▶ REQUIREMENT: Each line of the data that includes "none" must be copied.

▶ INFORMATION PROVIDED:

----------

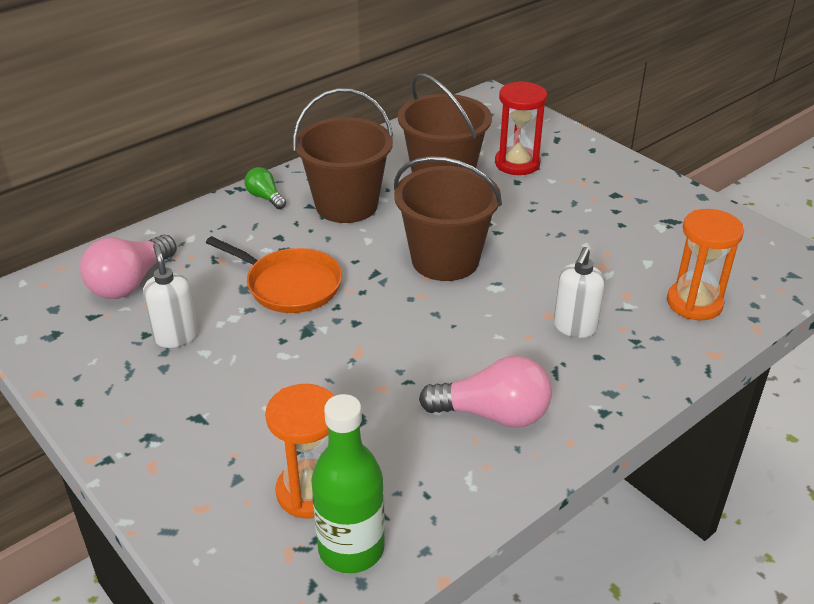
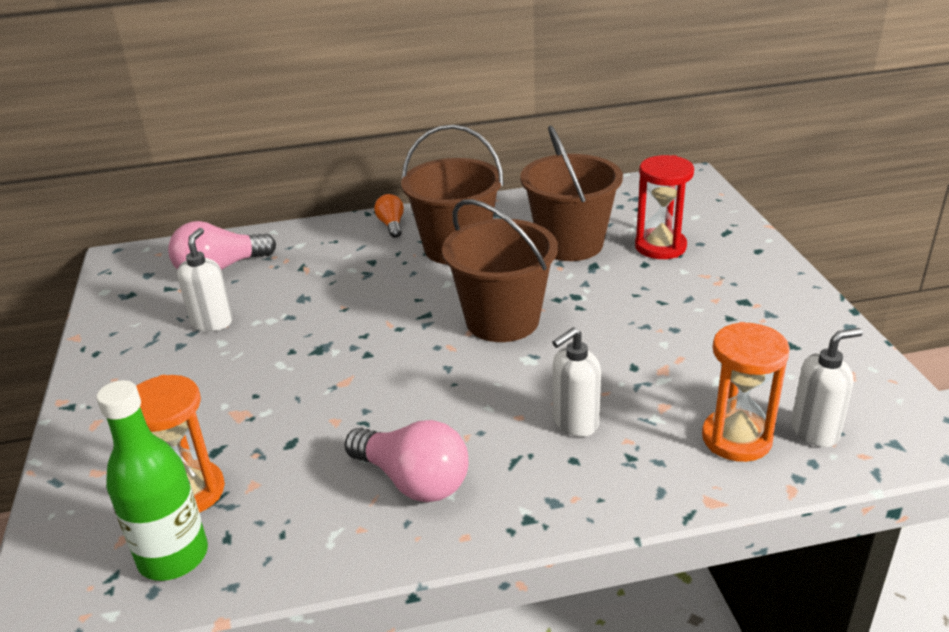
camera: 30 degrees right, 5 degrees down
(265, 197) = (391, 225): green light bulb -> orange light bulb
(290, 285) = (342, 305): orange pan -> none
(739, 281) = (815, 431): none -> white soap dispenser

----------

▶ EXPECTED ANSWER:
(290, 285) = (342, 305): orange pan -> none
(739, 281) = (815, 431): none -> white soap dispenser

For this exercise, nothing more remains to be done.